▸ Data to process:

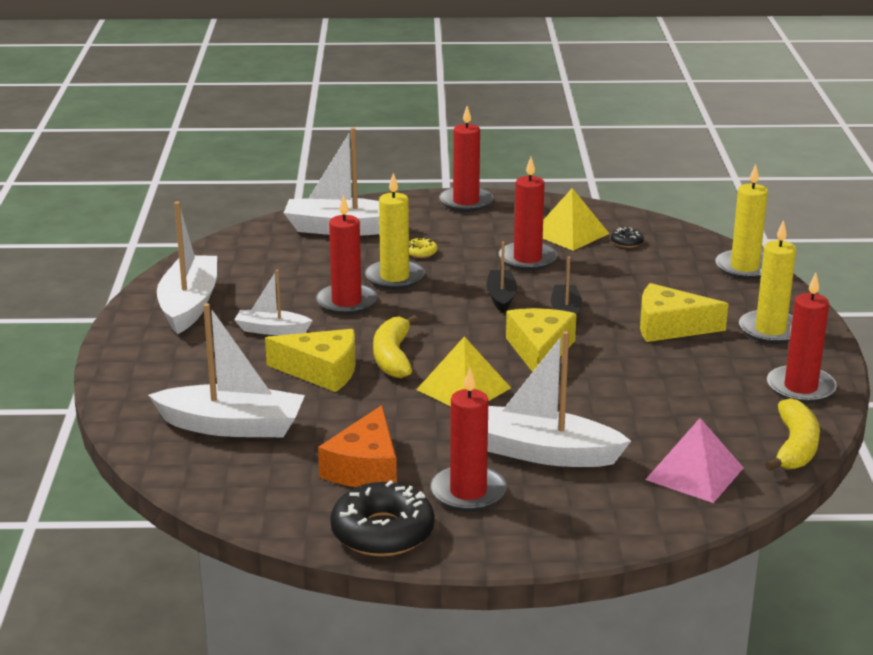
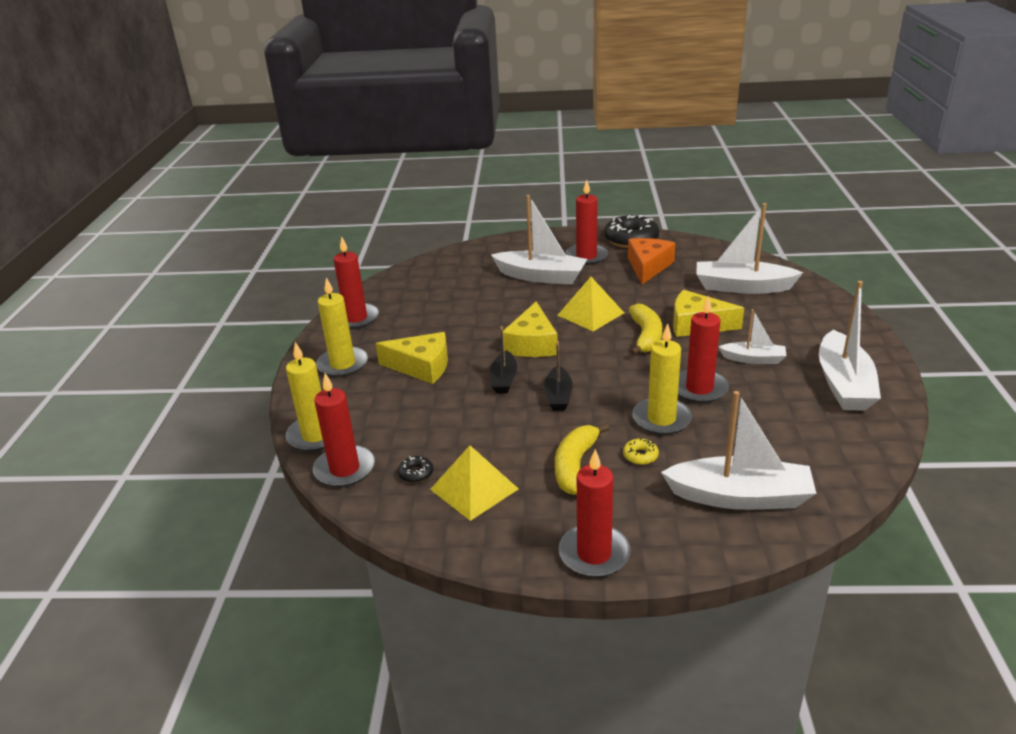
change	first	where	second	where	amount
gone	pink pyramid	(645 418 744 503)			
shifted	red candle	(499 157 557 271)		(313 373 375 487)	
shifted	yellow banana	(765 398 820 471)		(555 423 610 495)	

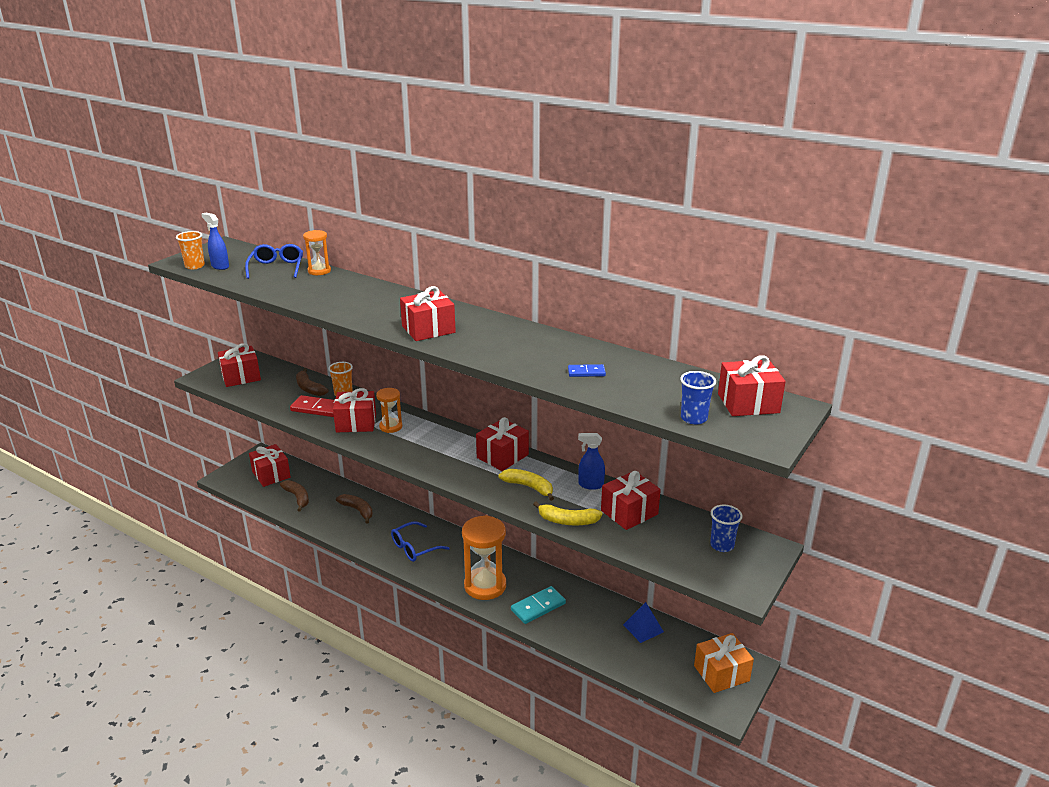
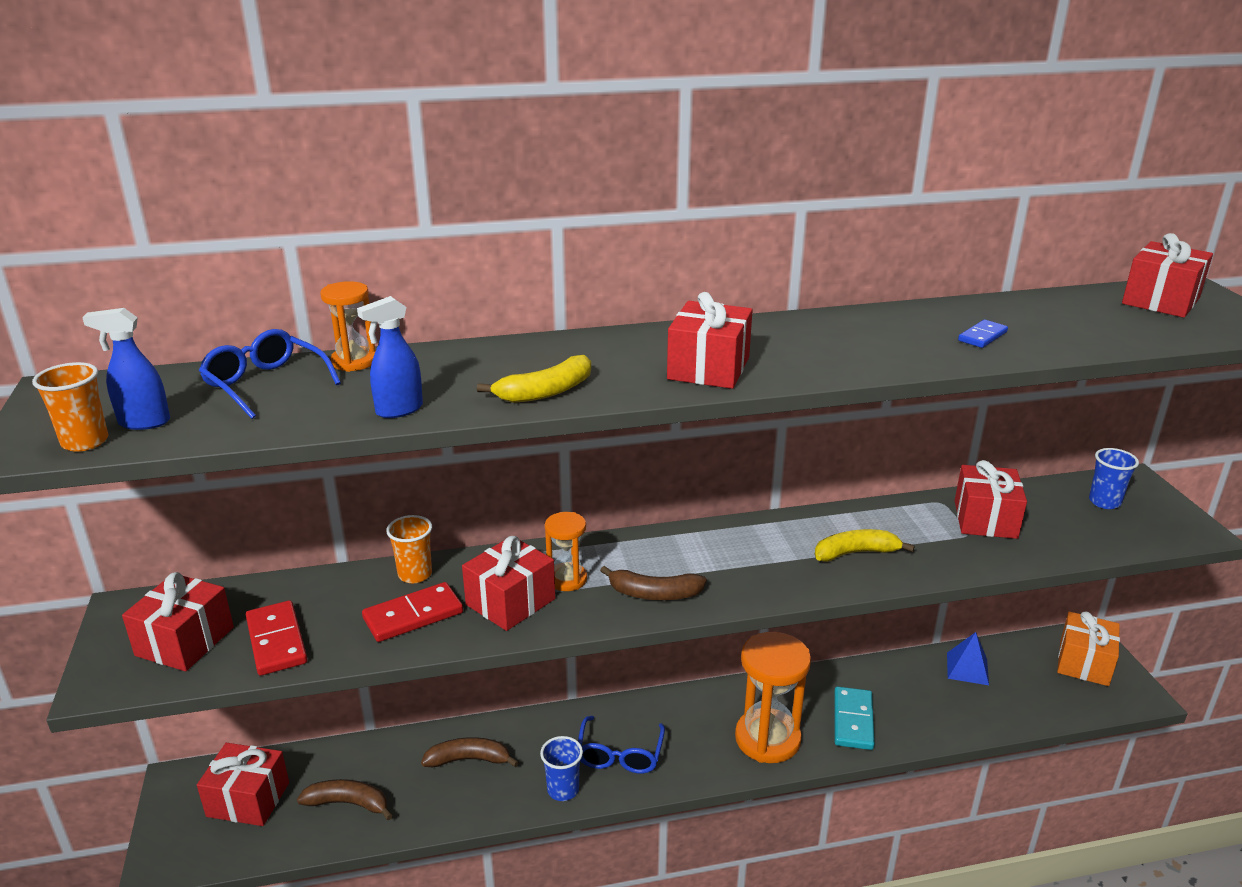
change	first	where	second	where	amount
gone	red gift	(476 417 529 471)			
new			red domino	(246 600 308 676)	
shifted	brown banana	(296 368 328 396)		(600 566 707 600)	
shifted	yellow banana	(533 502 602 526)		(477 355 591 403)	
shifted	blue spray bottle	(578 433 605 490)		(357 296 423 418)	
shifted	blue cup	(680 371 716 425)		(540 736 583 801)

▸ Activity: Word for word, reproduce all the data, but not the pictures.

▸ Output for this task:
change	first	where	second	where	amount
gone	pink pyramid	(645 418 744 503)			
shifted	red candle	(499 157 557 271)		(313 373 375 487)	
shifted	yellow banana	(765 398 820 471)		(555 423 610 495)	

change	first	where	second	where	amount
gone	red gift	(476 417 529 471)			
new			red domino	(246 600 308 676)	
shifted	brown banana	(296 368 328 396)		(600 566 707 600)	
shifted	yellow banana	(533 502 602 526)		(477 355 591 403)	
shifted	blue spray bottle	(578 433 605 490)		(357 296 423 418)	
shifted	blue cup	(680 371 716 425)		(540 736 583 801)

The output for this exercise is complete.